[What is needed]
Records follow. Pull out every line that contains "none".

[Data for analysis]

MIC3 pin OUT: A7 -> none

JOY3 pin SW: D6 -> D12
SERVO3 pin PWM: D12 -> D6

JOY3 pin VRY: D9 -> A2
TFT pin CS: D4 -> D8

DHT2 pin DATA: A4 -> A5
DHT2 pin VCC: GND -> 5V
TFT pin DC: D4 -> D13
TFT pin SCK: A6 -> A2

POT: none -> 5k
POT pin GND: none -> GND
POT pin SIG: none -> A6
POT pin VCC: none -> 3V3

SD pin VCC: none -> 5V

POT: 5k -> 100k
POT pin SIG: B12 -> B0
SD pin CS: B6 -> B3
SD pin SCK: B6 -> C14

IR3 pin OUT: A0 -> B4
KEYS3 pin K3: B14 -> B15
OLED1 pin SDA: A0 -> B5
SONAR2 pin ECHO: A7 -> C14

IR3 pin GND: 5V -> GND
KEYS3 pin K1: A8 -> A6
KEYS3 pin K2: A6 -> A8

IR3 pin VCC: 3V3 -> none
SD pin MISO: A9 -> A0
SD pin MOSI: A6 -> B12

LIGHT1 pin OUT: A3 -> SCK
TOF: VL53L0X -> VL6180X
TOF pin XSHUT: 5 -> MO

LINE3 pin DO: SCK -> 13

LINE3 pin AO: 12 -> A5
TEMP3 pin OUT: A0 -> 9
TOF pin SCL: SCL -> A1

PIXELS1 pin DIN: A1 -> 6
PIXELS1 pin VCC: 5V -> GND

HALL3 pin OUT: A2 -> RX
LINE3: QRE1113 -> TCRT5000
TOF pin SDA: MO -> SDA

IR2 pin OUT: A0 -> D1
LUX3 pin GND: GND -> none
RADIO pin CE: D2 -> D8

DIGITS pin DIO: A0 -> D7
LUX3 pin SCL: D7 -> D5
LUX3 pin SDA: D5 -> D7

[Result]
MIC3 pin OUT: A7 -> none
POT: none -> 5k
POT pin GND: none -> GND
POT pin SIG: none -> A6
POT pin VCC: none -> 3V3
SD pin VCC: none -> 5V
IR3 pin VCC: 3V3 -> none
LUX3 pin GND: GND -> none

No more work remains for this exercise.